Items from a data source:

-------------------------

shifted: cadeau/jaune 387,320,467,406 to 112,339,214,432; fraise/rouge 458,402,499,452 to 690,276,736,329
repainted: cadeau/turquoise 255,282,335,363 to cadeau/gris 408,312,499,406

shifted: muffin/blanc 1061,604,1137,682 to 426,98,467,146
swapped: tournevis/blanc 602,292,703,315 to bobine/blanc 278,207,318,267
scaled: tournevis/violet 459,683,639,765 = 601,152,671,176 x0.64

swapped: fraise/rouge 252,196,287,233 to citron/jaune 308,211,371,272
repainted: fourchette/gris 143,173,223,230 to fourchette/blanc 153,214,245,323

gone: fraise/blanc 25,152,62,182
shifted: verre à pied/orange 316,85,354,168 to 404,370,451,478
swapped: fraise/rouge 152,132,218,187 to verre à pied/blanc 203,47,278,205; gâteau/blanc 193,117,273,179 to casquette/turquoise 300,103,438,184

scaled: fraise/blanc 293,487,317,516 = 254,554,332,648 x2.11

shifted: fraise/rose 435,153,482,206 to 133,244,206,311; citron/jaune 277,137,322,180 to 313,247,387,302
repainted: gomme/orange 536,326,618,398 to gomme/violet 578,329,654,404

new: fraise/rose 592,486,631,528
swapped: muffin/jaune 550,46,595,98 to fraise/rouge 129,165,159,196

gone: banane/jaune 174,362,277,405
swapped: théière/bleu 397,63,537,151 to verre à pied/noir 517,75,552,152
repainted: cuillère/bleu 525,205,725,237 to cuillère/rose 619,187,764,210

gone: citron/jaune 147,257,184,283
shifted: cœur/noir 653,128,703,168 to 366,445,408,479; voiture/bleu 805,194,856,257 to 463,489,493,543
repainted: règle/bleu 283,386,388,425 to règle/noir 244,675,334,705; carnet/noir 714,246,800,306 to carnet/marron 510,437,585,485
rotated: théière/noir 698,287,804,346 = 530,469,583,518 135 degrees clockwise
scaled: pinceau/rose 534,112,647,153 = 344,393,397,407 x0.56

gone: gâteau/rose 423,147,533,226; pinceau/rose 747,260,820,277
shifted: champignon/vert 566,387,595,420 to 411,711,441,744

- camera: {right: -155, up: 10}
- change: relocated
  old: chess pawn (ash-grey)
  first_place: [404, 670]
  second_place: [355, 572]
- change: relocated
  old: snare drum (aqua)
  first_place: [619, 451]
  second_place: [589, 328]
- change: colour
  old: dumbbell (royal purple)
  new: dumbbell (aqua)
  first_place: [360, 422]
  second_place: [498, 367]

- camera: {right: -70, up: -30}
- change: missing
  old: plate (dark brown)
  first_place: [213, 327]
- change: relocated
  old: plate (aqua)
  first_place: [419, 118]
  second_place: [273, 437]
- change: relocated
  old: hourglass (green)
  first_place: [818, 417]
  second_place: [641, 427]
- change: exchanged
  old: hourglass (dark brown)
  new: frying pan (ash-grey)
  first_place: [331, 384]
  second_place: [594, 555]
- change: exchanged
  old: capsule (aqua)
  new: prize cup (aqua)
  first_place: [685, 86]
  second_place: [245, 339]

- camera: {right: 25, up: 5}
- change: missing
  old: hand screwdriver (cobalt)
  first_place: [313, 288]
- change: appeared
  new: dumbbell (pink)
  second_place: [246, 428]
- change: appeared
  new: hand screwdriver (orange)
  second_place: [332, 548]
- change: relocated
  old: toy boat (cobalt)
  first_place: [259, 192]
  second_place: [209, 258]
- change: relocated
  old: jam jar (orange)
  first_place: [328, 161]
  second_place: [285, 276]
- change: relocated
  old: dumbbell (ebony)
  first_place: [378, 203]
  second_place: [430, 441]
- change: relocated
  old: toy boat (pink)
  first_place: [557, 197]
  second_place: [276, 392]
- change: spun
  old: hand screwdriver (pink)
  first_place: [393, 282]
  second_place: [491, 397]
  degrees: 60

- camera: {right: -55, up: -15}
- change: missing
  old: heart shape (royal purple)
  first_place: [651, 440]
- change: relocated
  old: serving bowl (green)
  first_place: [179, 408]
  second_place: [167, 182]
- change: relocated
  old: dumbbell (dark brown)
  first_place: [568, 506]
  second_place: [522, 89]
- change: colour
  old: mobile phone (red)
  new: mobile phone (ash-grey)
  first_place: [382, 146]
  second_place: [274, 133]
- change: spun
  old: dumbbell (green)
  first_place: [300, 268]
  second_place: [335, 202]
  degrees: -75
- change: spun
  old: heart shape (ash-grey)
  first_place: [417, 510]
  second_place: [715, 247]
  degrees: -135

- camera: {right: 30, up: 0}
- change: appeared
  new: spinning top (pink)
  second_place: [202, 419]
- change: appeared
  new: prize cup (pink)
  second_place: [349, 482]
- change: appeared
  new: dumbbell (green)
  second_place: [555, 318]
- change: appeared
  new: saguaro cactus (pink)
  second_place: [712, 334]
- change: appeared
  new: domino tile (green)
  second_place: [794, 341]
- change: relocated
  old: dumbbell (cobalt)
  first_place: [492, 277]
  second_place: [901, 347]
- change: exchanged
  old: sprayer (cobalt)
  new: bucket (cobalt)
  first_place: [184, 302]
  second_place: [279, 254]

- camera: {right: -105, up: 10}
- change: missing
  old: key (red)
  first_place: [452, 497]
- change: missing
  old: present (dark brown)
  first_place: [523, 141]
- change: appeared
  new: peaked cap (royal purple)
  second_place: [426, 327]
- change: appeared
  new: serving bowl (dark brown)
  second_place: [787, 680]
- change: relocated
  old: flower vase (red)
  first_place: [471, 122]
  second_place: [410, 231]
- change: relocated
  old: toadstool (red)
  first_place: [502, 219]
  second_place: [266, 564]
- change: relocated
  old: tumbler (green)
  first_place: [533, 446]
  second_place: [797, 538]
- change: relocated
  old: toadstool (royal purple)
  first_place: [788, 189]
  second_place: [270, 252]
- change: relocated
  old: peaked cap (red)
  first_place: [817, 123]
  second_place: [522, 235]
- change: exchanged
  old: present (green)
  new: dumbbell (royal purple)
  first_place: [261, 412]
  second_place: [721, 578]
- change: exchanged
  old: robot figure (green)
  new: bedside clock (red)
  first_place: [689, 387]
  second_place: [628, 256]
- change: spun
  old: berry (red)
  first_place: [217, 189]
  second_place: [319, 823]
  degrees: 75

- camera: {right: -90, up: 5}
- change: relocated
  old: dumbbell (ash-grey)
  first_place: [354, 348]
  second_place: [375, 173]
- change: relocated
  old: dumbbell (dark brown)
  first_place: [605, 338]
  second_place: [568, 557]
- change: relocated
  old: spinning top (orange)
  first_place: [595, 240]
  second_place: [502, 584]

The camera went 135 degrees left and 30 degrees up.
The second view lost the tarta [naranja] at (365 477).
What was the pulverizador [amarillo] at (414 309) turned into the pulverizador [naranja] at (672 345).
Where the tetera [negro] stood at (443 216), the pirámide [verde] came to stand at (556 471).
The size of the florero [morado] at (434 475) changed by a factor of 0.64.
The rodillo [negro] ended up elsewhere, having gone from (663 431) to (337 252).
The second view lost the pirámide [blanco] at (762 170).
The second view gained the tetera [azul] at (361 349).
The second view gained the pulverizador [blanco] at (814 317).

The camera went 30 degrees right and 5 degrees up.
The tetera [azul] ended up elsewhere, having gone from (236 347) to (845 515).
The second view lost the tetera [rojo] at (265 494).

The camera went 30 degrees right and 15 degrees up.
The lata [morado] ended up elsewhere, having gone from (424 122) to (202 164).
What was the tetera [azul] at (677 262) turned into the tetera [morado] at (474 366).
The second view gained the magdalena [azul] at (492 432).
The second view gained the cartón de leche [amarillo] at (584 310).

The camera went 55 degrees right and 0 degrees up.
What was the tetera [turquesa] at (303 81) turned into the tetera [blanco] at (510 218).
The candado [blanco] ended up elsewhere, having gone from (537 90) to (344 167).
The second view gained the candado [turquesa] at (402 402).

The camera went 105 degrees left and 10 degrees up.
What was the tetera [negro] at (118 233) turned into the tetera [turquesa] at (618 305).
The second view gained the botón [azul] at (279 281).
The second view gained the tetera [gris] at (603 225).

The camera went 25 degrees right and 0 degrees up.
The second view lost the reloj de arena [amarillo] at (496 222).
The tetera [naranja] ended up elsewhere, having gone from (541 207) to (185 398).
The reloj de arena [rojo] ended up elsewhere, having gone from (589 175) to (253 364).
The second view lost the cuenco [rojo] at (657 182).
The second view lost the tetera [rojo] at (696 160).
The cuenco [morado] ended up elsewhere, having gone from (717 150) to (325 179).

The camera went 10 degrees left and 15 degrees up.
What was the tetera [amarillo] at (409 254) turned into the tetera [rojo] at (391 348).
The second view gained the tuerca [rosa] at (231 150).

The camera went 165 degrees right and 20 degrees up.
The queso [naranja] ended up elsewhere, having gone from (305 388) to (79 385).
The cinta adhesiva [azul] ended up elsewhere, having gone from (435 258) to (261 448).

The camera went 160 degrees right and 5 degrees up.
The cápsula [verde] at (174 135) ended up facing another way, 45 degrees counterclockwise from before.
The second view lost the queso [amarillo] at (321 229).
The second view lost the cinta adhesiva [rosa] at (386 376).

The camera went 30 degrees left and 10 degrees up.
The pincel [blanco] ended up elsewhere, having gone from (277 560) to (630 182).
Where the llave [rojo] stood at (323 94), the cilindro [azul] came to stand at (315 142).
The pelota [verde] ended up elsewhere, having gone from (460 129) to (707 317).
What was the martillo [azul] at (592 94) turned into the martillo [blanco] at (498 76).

-------------------------

Task prompt
Write out exactly the lines that fall from the line with "What was the pulverizador" to the line with "The rodillo [negro]" in the records above, keeping both ends.

Result of the task
What was the pulverizador [amarillo] at (414 309) turned into the pulverizador [naranja] at (672 345).
Where the tetera [negro] stood at (443 216), the pirámide [verde] came to stand at (556 471).
The size of the florero [morado] at (434 475) changed by a factor of 0.64.
The rodillo [negro] ended up elsewhere, having gone from (663 431) to (337 252).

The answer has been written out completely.